--- STORED DATA ---

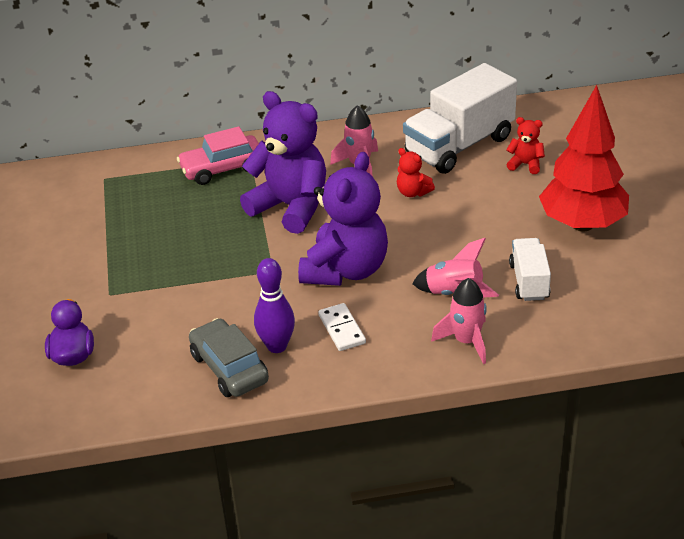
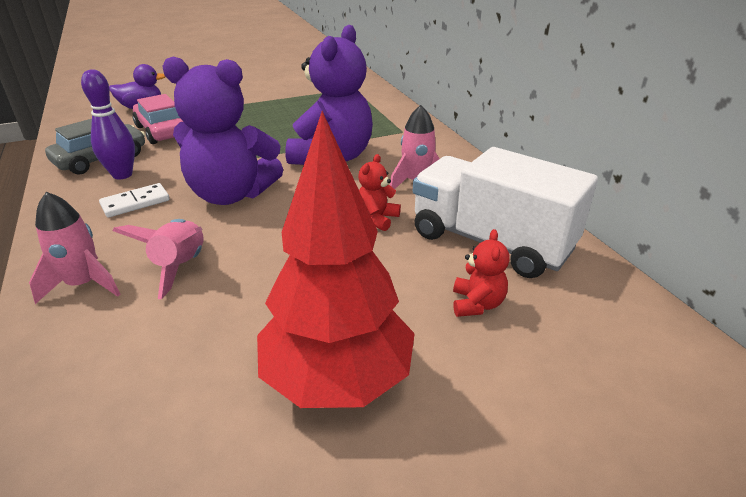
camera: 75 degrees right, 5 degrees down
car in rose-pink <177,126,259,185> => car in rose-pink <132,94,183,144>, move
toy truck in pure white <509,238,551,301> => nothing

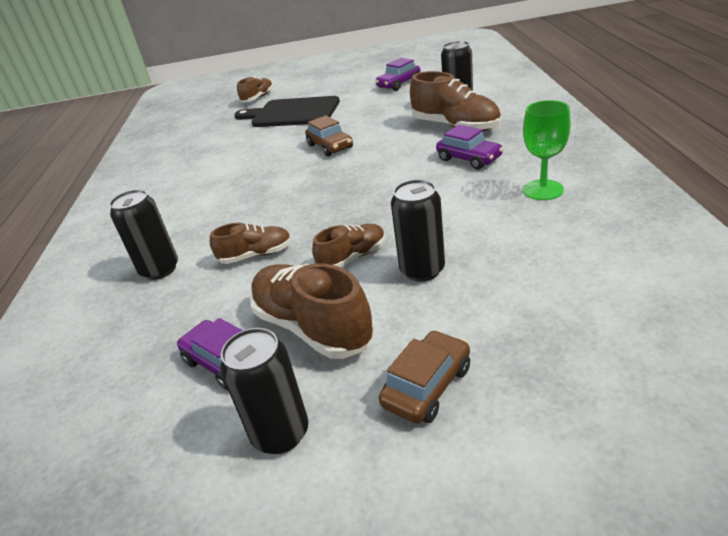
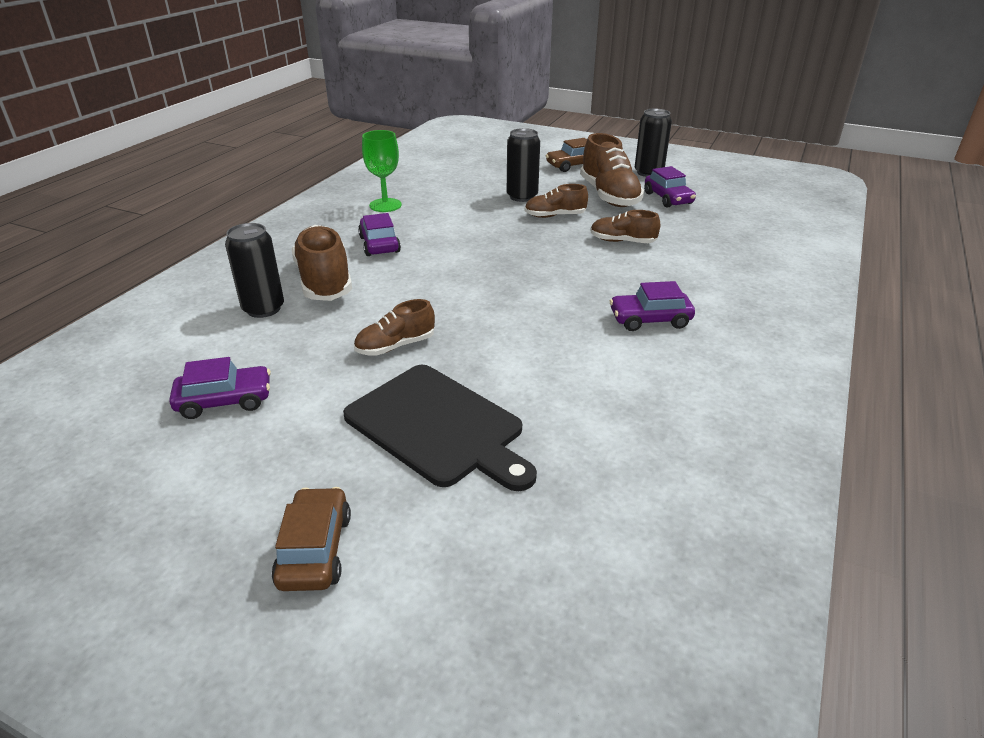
camera: 155 degrees left, 0 degrees up
car in dark brown <305,115,353,157> => car in dark brown <272,487,351,591>, move
sneaker in dark brown <237,76,273,102> => sneaker in dark brown <354,299,435,356>, move
nothing => car in royal purple <610,281,695,331>
tin in jet-black <109,189,178,280> => nothing

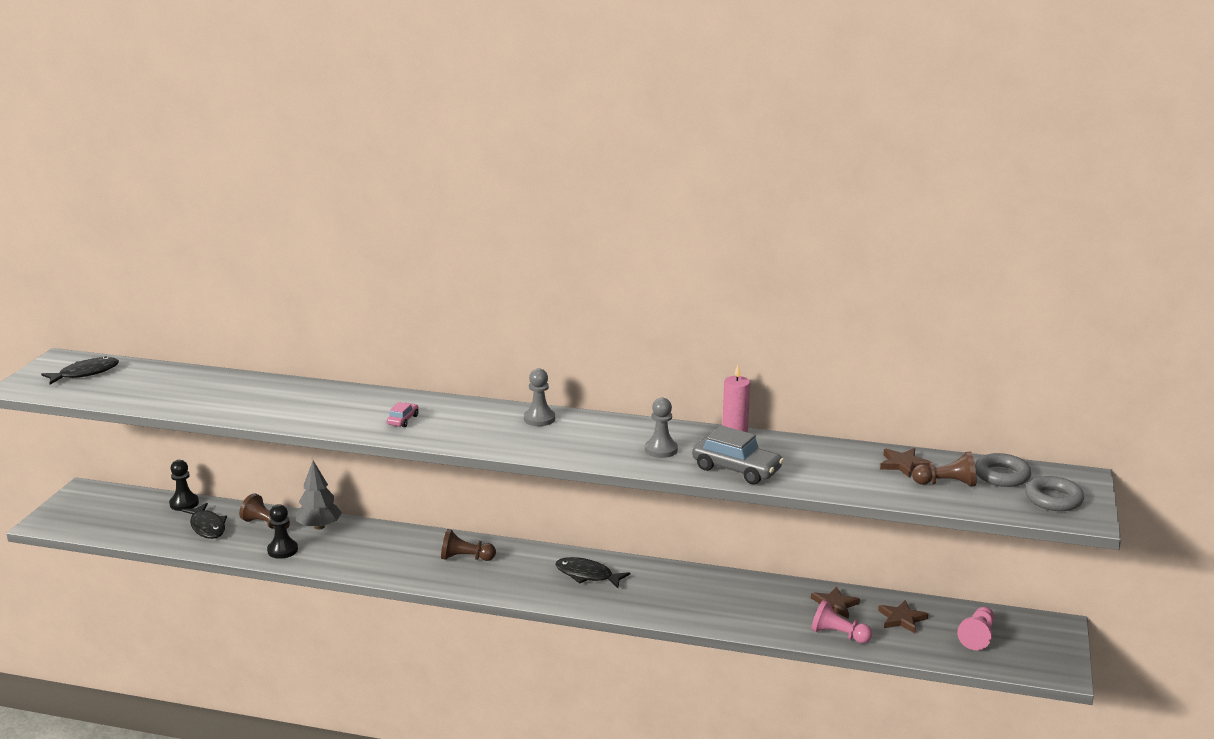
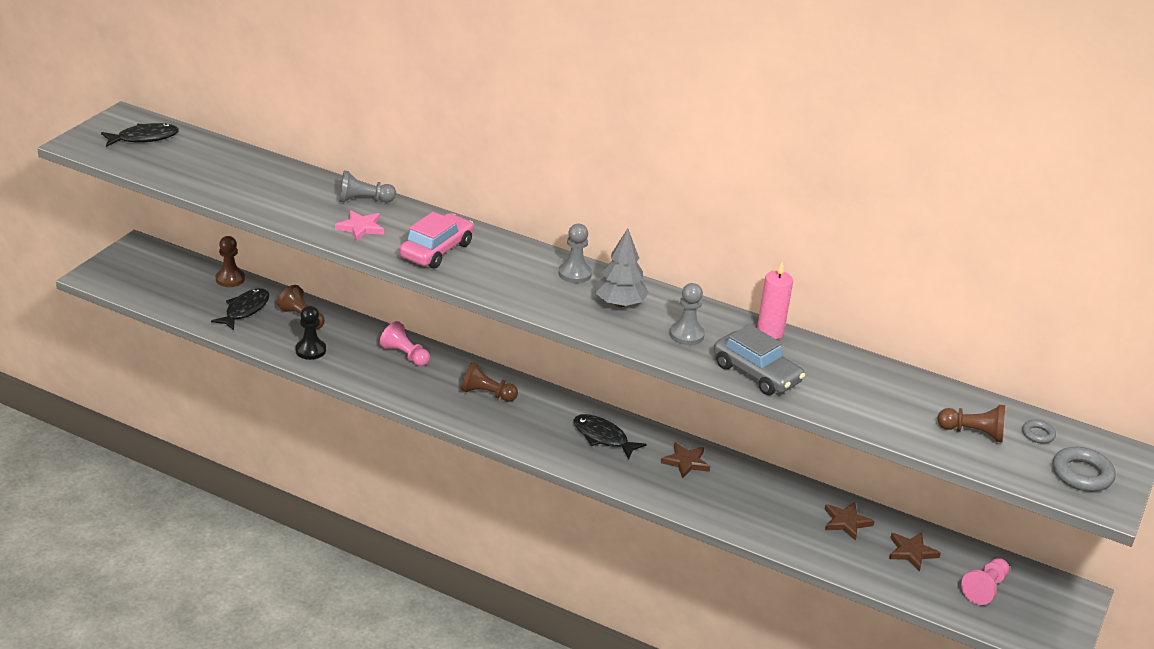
camera: 10 degrees right, 10 degrees up
fish figure in jet-black <182,503,227,539> => fish figure in jet-black <211,288,270,330>, 135 degrees counterclockwise
chess pawn in jet-black <169,460,199,511> => chess pawn in dark brown <215,236,245,287>
nothing => five-pointed star in rose-pink <335,210,384,241>
nothing => chess pawn in grey <339,171,396,202>
chess pawn in rose-pink <811,600,872,643> => chess pawn in rose-pink <380,321,430,366>, move
car in rose-pink <387,402,419,427> => car in rose-pink <400,212,474,269>, x2.00
tree in grey <296,461,342,530> => tree in grey <595,228,649,307>, move
five-pointed star in dark brown <880,448,932,478> => five-pointed star in dark brown <661,442,710,478>, move
ring in grey <975,453,1031,487> => ring in grey <1022,420,1056,444>, x0.56

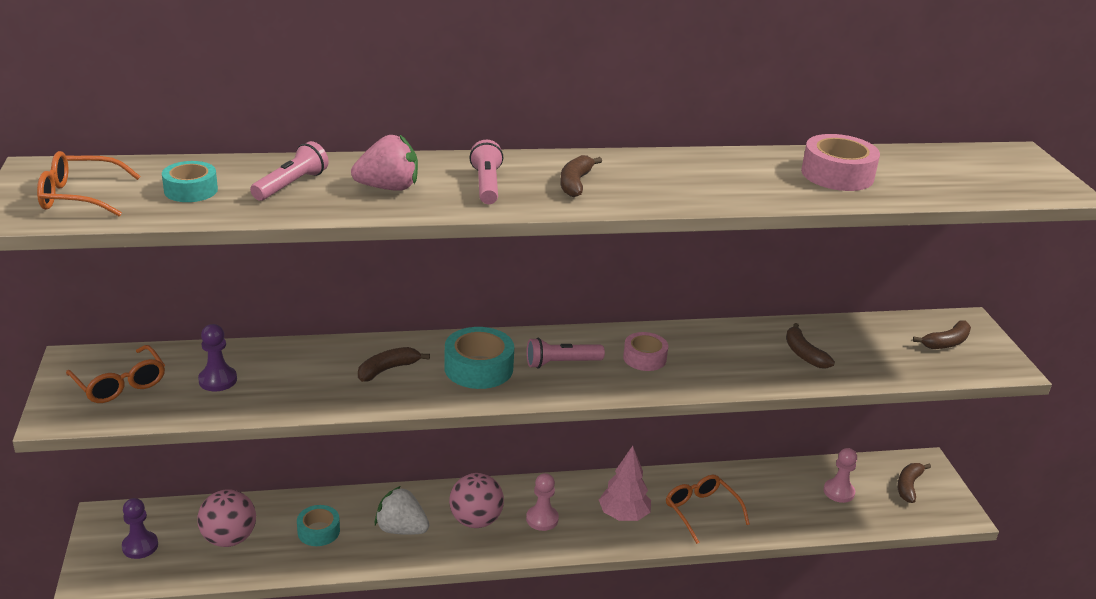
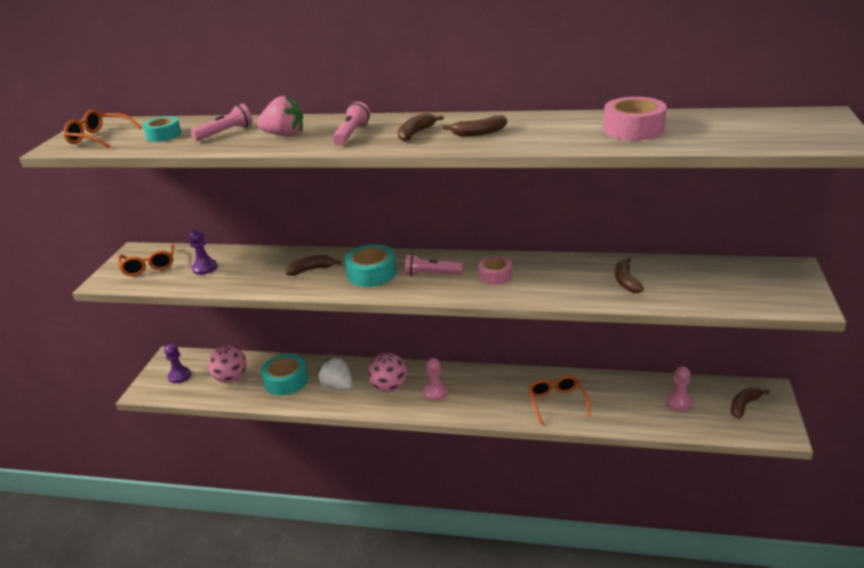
camera: 25 degrees right, 0 degrees up
sticky tape in aqua <297,505,340,546> => sticky tape in aqua <261,354,308,395>, x1.54
toy banana in dark brown <913,321,971,349> => toy banana in dark brown <443,115,507,137>, move
tree in rose-pink <599,446,651,521> => nothing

---

# REQUIRED WORK
Beginning at the line that has "car in rose-pink <177,126,259,185>" and ending at the line that has "camera: 25 degrees right, 0 degrees up", restate the listing above word for word, pictures left out.

# OUTPUT
car in rose-pink <177,126,259,185> => car in rose-pink <132,94,183,144>, move
toy truck in pure white <509,238,551,301> => nothing

camera: 155 degrees left, 0 degrees up
car in dark brown <305,115,353,157> => car in dark brown <272,487,351,591>, move
sneaker in dark brown <237,76,273,102> => sneaker in dark brown <354,299,435,356>, move
nothing => car in royal purple <610,281,695,331>
tin in jet-black <109,189,178,280> => nothing

camera: 10 degrees right, 10 degrees up
fish figure in jet-black <182,503,227,539> => fish figure in jet-black <211,288,270,330>, 135 degrees counterclockwise
chess pawn in jet-black <169,460,199,511> => chess pawn in dark brown <215,236,245,287>
nothing => five-pointed star in rose-pink <335,210,384,241>
nothing => chess pawn in grey <339,171,396,202>
chess pawn in rose-pink <811,600,872,643> => chess pawn in rose-pink <380,321,430,366>, move
car in rose-pink <387,402,419,427> => car in rose-pink <400,212,474,269>, x2.00
tree in grey <296,461,342,530> => tree in grey <595,228,649,307>, move
five-pointed star in dark brown <880,448,932,478> => five-pointed star in dark brown <661,442,710,478>, move
ring in grey <975,453,1031,487> => ring in grey <1022,420,1056,444>, x0.56

camera: 25 degrees right, 0 degrees up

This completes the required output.